### Your task
What is wanted is the line holding "U1: NAND (in" and every later line through the end of the entries, set down exactly.

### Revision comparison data
########

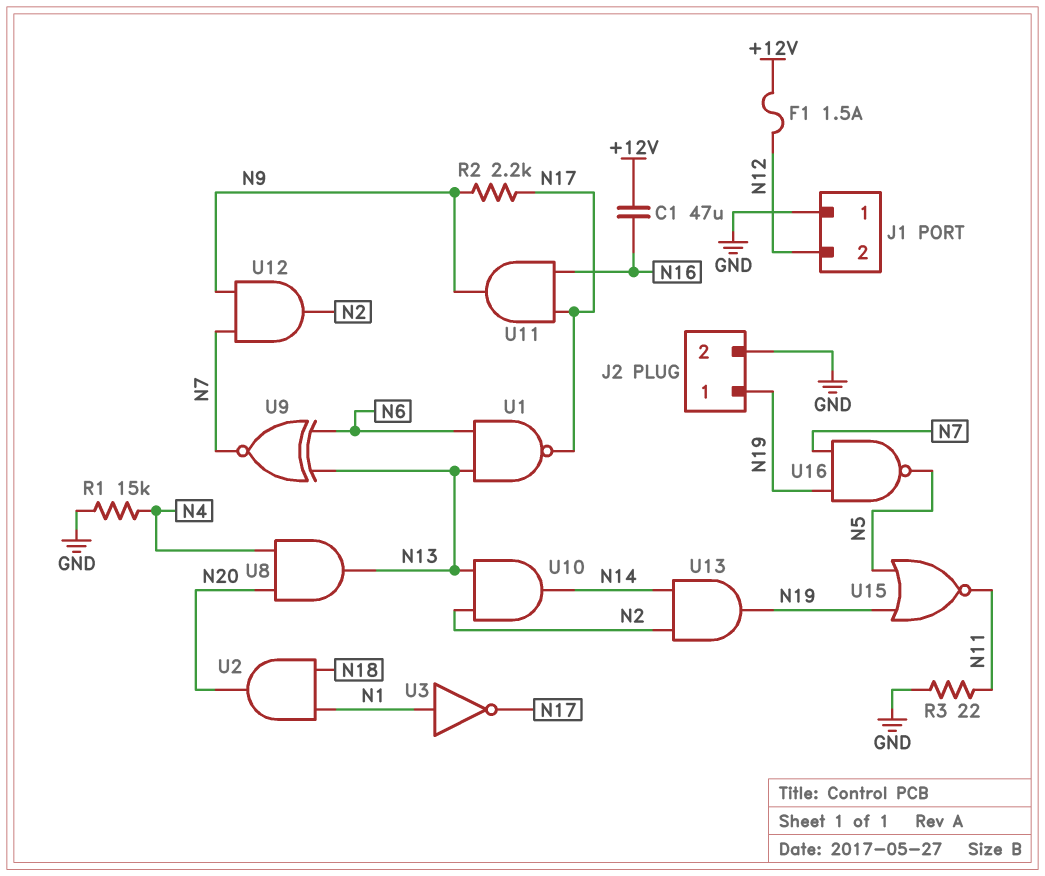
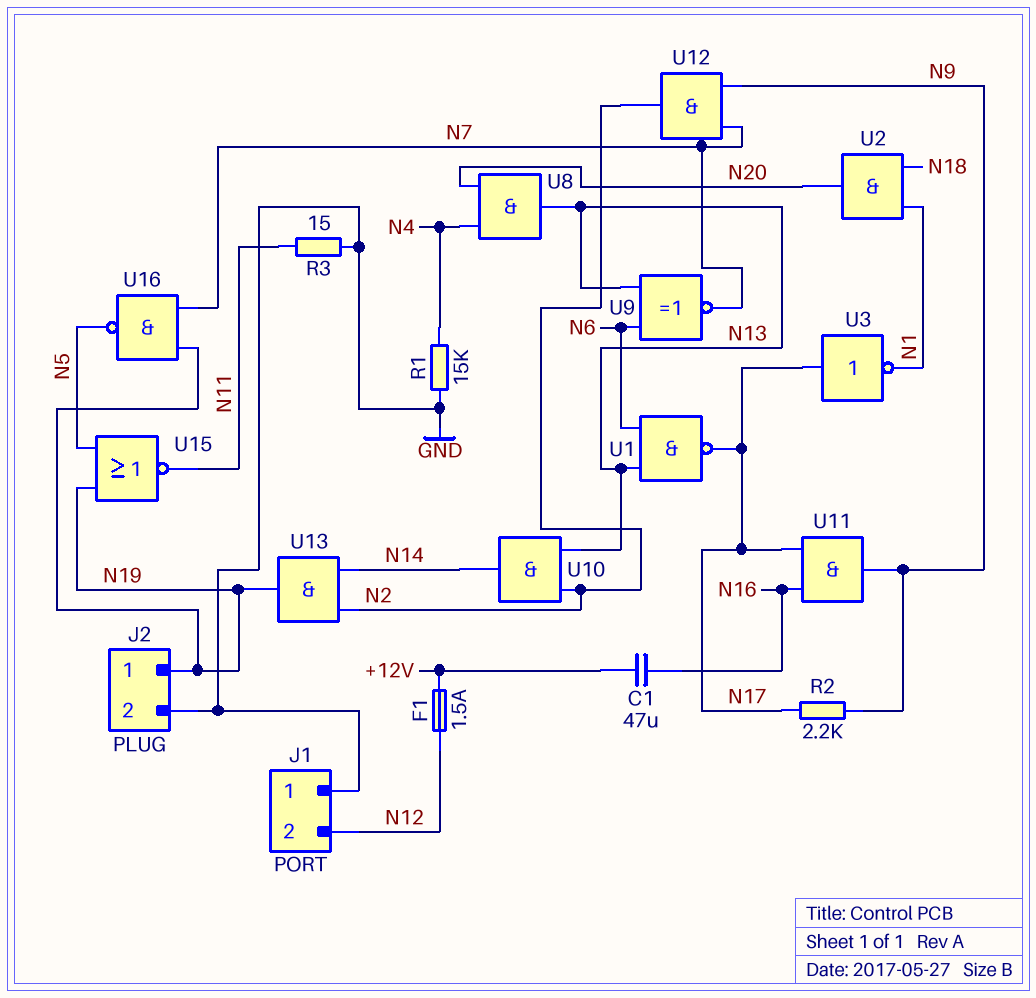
R3: 22 (GND, N11) -> 15 (GND, N11)
U3: NOT (in N1, out N17) -> NOT (in N17, out N1)

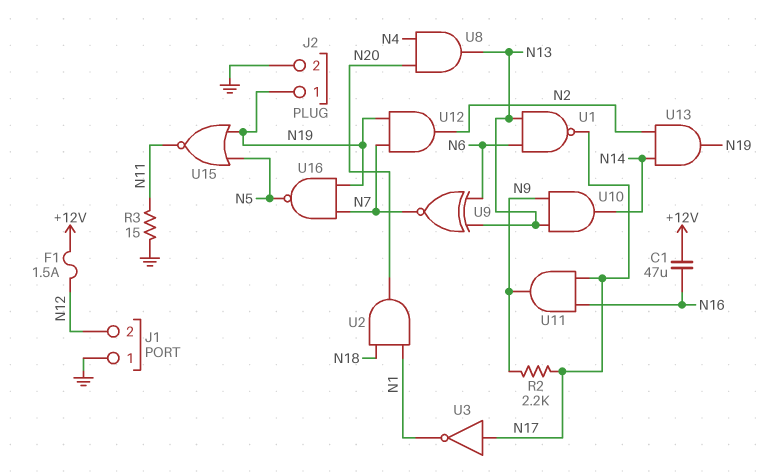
R1: 15k (GND, N4) -> none
U10: AND (in N2, in N13, out N14) -> AND (in N9, in N13, out N14)
U12: AND (in N7, in N9, out N2) -> AND (in N7, in N19, out N2)

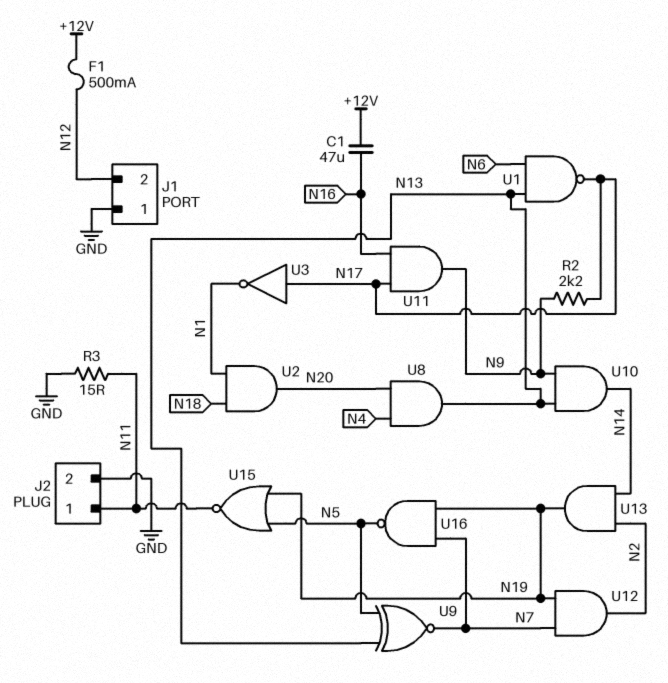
F1: 1.5A (+12V, N12) -> 500mA (+12V, N12)
J2 pin 1: N19 -> N11
U9: XNOR (in N6, in N13, out N7) -> XNOR (in N5, in N13, out N7)

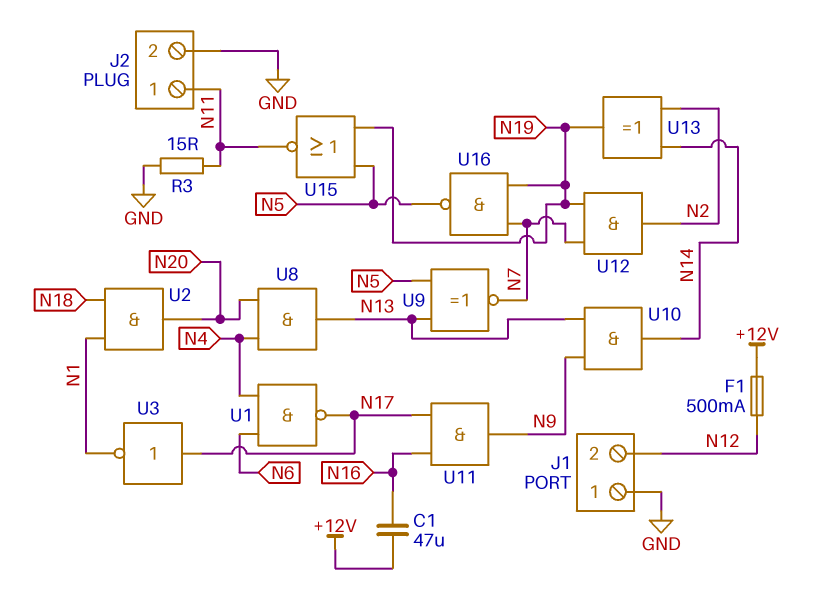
R2: 2.2k (N9, N17) -> none
U1: NAND (in N6, in N13, out N17) -> NAND (in N4, in N6, out N17)
U13: AND (in N2, in N14, out N19) -> XOR (in N2, in N14, out N19)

########

### Exercise output
U1: NAND (in N6, in N13, out N17) -> NAND (in N4, in N6, out N17)
U13: AND (in N2, in N14, out N19) -> XOR (in N2, in N14, out N19)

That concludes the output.